§ RECORDS FOR THE EXERCISE

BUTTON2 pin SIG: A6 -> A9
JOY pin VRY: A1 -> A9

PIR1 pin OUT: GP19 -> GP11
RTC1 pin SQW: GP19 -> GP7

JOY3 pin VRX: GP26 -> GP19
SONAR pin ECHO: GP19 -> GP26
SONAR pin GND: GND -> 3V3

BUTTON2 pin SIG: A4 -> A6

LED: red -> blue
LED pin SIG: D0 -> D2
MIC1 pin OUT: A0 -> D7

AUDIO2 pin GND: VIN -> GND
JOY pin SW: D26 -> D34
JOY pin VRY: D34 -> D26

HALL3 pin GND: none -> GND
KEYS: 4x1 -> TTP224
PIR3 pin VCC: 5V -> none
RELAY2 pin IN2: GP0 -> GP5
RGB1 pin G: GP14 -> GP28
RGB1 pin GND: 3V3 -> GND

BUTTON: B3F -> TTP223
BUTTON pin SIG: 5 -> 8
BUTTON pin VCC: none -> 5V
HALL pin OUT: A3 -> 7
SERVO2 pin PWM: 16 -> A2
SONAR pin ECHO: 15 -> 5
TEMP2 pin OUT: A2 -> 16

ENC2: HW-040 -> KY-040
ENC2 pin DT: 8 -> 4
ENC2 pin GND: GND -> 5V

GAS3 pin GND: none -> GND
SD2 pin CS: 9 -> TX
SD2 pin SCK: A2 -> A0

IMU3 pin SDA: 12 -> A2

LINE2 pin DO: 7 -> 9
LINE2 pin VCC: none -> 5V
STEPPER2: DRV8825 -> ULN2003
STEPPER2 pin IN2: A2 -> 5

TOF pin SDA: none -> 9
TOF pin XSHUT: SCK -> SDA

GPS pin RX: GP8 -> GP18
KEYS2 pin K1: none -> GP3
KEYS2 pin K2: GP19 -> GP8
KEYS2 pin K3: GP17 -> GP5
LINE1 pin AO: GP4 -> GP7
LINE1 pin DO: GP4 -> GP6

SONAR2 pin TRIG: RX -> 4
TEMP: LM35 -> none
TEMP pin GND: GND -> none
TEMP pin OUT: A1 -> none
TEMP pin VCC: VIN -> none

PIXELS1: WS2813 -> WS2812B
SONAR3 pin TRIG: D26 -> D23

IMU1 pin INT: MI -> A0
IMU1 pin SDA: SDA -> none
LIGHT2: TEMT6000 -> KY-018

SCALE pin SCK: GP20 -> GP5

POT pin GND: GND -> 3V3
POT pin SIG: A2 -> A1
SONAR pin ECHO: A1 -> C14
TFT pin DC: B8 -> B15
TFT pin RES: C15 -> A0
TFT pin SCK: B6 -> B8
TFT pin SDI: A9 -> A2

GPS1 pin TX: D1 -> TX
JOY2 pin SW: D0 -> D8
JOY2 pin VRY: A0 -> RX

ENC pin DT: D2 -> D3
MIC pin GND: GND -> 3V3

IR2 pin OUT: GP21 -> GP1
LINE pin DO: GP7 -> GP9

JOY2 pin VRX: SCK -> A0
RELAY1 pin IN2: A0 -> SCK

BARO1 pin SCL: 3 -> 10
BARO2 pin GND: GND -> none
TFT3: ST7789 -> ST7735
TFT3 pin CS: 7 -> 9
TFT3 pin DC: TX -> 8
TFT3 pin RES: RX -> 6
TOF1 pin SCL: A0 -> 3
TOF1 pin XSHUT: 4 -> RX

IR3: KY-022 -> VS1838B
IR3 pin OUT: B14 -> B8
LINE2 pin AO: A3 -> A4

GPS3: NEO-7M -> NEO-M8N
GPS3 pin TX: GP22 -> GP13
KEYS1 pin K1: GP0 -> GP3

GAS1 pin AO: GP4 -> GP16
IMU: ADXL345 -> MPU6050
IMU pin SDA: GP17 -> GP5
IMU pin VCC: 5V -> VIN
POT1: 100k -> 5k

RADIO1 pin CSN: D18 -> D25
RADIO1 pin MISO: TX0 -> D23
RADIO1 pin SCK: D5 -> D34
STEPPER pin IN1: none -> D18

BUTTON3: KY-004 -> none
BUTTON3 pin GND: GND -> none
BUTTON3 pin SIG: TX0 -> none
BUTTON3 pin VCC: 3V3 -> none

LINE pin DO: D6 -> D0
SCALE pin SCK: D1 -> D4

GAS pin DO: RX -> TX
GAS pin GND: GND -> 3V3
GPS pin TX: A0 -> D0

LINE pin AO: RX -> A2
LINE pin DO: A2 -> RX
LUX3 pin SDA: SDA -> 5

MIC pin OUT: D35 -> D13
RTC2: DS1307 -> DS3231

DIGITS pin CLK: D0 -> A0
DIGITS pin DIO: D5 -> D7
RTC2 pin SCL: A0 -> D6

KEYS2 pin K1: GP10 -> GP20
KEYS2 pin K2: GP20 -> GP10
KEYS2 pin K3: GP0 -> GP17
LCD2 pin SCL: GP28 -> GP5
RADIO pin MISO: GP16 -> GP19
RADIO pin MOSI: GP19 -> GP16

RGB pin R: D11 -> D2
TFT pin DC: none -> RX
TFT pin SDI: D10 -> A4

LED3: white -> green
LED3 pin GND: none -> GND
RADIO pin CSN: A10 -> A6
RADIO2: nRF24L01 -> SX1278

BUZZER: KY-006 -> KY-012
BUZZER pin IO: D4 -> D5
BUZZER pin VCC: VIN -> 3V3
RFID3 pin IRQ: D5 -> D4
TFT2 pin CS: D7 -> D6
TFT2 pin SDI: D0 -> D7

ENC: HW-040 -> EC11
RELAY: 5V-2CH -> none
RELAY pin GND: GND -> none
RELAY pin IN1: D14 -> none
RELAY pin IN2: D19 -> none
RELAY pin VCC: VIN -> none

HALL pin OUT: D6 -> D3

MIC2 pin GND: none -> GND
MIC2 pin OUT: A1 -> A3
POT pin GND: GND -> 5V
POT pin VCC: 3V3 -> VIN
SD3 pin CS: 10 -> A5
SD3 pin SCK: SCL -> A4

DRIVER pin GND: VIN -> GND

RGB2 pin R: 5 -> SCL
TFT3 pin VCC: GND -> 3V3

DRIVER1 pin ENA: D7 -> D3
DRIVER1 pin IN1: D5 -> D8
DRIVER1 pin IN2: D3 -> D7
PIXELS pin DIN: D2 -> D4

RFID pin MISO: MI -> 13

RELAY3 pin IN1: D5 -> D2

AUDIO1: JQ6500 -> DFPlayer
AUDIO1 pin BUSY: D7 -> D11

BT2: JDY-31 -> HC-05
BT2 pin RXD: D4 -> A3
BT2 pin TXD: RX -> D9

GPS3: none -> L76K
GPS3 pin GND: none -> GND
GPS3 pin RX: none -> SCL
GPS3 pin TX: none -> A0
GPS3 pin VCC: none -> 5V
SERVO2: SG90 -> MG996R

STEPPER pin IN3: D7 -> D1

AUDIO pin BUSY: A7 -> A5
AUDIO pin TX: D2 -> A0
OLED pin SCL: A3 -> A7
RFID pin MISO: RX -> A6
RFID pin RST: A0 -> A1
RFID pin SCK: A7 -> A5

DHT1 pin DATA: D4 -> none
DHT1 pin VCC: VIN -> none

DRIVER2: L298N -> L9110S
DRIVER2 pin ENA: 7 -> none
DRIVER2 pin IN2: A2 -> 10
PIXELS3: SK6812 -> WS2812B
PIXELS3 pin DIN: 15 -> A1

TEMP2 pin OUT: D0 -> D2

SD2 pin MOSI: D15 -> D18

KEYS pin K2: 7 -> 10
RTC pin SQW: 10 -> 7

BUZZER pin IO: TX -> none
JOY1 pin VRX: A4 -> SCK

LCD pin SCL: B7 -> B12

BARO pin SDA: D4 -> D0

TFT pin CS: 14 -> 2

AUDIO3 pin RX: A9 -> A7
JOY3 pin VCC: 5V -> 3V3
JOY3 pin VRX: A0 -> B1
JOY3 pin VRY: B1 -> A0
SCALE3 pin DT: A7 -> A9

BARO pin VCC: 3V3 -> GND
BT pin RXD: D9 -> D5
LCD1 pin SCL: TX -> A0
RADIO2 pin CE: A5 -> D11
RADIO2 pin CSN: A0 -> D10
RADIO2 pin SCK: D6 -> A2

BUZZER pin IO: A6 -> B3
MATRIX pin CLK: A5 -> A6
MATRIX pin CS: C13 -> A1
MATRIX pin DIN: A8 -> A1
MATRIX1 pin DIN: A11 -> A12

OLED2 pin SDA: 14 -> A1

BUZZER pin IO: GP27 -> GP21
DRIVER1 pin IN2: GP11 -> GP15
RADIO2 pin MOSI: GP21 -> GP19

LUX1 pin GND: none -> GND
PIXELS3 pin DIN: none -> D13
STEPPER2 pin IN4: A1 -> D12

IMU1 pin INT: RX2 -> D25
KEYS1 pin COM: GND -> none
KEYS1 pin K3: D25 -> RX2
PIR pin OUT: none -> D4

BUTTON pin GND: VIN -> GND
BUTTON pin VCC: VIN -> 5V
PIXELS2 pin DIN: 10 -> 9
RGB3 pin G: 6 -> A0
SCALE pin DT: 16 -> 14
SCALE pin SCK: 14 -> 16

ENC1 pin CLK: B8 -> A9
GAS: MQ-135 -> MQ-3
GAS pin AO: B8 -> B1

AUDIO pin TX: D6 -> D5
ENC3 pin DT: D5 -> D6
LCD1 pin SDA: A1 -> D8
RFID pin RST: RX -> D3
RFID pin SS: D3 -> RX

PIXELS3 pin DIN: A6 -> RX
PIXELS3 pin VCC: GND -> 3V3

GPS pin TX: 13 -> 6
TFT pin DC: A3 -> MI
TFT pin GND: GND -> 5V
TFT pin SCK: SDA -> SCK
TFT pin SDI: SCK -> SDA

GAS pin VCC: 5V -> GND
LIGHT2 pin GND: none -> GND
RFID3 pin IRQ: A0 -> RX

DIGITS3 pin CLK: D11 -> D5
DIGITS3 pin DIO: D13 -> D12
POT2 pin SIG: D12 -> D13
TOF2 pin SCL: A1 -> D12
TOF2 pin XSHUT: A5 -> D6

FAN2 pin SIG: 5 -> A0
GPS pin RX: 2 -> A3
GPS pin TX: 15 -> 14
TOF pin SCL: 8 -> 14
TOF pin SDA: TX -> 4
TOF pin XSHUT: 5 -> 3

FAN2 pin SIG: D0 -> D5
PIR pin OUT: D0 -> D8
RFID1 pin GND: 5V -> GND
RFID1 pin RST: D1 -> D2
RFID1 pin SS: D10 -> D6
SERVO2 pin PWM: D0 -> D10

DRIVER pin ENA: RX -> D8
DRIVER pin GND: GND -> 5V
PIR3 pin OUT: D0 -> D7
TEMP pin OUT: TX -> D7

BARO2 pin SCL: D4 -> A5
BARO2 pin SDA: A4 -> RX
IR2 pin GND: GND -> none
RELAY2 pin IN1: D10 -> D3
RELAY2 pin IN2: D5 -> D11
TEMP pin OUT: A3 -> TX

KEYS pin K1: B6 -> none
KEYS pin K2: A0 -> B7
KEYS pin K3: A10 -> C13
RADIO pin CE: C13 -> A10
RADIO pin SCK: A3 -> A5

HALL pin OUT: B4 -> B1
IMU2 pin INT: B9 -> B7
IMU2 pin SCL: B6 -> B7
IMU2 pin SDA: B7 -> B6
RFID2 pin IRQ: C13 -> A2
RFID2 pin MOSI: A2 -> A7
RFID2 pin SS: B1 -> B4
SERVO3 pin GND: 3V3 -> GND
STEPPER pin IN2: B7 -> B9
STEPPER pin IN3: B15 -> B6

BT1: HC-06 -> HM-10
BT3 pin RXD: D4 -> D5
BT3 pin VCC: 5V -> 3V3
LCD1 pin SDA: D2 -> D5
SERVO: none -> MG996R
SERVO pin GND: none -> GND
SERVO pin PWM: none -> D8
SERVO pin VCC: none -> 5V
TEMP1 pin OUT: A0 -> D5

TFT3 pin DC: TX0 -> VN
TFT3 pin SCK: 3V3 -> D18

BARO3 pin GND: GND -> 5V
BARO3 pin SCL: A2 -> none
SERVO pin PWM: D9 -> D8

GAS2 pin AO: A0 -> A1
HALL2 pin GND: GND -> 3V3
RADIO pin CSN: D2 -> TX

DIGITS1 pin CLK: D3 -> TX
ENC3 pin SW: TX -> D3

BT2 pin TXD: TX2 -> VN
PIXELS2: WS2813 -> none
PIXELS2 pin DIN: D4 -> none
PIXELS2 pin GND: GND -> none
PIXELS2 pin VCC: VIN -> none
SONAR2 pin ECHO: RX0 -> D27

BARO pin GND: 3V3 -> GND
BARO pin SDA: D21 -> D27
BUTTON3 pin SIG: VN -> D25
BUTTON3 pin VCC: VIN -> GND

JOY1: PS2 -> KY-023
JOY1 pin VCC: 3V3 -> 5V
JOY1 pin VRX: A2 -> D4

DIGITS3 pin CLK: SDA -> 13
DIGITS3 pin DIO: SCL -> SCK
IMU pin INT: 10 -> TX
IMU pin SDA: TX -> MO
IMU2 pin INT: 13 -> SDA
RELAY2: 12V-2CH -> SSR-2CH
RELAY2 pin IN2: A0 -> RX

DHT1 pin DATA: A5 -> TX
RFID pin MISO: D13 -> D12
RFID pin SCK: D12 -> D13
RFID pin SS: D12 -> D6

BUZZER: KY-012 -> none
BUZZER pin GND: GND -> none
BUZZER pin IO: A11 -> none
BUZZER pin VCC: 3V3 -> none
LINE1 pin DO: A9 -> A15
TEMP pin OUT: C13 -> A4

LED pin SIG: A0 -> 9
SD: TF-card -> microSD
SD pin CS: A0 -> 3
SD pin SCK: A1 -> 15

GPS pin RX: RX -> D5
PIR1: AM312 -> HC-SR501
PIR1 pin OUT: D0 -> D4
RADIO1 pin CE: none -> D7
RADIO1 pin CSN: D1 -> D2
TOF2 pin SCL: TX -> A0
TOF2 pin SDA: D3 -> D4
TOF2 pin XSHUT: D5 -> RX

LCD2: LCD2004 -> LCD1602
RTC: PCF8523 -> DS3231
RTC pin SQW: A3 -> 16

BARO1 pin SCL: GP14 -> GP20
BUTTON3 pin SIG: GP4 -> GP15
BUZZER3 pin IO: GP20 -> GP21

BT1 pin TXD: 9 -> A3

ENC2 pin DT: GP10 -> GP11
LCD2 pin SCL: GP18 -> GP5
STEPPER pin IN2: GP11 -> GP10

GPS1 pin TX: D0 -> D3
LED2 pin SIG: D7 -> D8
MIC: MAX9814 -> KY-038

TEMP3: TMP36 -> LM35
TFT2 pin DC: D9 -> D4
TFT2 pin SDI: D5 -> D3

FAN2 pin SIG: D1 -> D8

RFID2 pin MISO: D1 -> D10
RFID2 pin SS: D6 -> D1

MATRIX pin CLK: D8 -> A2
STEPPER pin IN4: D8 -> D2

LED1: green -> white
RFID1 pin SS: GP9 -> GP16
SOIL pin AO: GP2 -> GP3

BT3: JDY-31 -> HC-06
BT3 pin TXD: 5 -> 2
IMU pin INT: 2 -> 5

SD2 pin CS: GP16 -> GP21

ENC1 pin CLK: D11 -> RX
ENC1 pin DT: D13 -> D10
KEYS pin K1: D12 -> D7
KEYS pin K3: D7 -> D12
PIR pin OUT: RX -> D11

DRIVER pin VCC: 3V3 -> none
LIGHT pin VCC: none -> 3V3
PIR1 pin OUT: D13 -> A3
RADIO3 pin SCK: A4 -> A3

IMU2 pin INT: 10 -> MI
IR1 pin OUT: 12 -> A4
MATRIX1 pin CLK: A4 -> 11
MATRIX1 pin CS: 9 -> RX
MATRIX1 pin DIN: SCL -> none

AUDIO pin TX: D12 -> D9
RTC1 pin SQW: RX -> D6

§ ASSIGNMENT
Word for word, restate the lines of the listing above starting at the line with "SCALE3 pin DT: A7 -> A9" and ending at the line with "BARO2 pin SDA: A4 -> RX", and nothing outside them.

§ RESPONSE TO THIS EXERCISE
SCALE3 pin DT: A7 -> A9

BARO pin VCC: 3V3 -> GND
BT pin RXD: D9 -> D5
LCD1 pin SCL: TX -> A0
RADIO2 pin CE: A5 -> D11
RADIO2 pin CSN: A0 -> D10
RADIO2 pin SCK: D6 -> A2

BUZZER pin IO: A6 -> B3
MATRIX pin CLK: A5 -> A6
MATRIX pin CS: C13 -> A1
MATRIX pin DIN: A8 -> A1
MATRIX1 pin DIN: A11 -> A12

OLED2 pin SDA: 14 -> A1

BUZZER pin IO: GP27 -> GP21
DRIVER1 pin IN2: GP11 -> GP15
RADIO2 pin MOSI: GP21 -> GP19

LUX1 pin GND: none -> GND
PIXELS3 pin DIN: none -> D13
STEPPER2 pin IN4: A1 -> D12

IMU1 pin INT: RX2 -> D25
KEYS1 pin COM: GND -> none
KEYS1 pin K3: D25 -> RX2
PIR pin OUT: none -> D4

BUTTON pin GND: VIN -> GND
BUTTON pin VCC: VIN -> 5V
PIXELS2 pin DIN: 10 -> 9
RGB3 pin G: 6 -> A0
SCALE pin DT: 16 -> 14
SCALE pin SCK: 14 -> 16

ENC1 pin CLK: B8 -> A9
GAS: MQ-135 -> MQ-3
GAS pin AO: B8 -> B1

AUDIO pin TX: D6 -> D5
ENC3 pin DT: D5 -> D6
LCD1 pin SDA: A1 -> D8
RFID pin RST: RX -> D3
RFID pin SS: D3 -> RX

PIXELS3 pin DIN: A6 -> RX
PIXELS3 pin VCC: GND -> 3V3

GPS pin TX: 13 -> 6
TFT pin DC: A3 -> MI
TFT pin GND: GND -> 5V
TFT pin SCK: SDA -> SCK
TFT pin SDI: SCK -> SDA

GAS pin VCC: 5V -> GND
LIGHT2 pin GND: none -> GND
RFID3 pin IRQ: A0 -> RX

DIGITS3 pin CLK: D11 -> D5
DIGITS3 pin DIO: D13 -> D12
POT2 pin SIG: D12 -> D13
TOF2 pin SCL: A1 -> D12
TOF2 pin XSHUT: A5 -> D6

FAN2 pin SIG: 5 -> A0
GPS pin RX: 2 -> A3
GPS pin TX: 15 -> 14
TOF pin SCL: 8 -> 14
TOF pin SDA: TX -> 4
TOF pin XSHUT: 5 -> 3

FAN2 pin SIG: D0 -> D5
PIR pin OUT: D0 -> D8
RFID1 pin GND: 5V -> GND
RFID1 pin RST: D1 -> D2
RFID1 pin SS: D10 -> D6
SERVO2 pin PWM: D0 -> D10

DRIVER pin ENA: RX -> D8
DRIVER pin GND: GND -> 5V
PIR3 pin OUT: D0 -> D7
TEMP pin OUT: TX -> D7

BARO2 pin SCL: D4 -> A5
BARO2 pin SDA: A4 -> RX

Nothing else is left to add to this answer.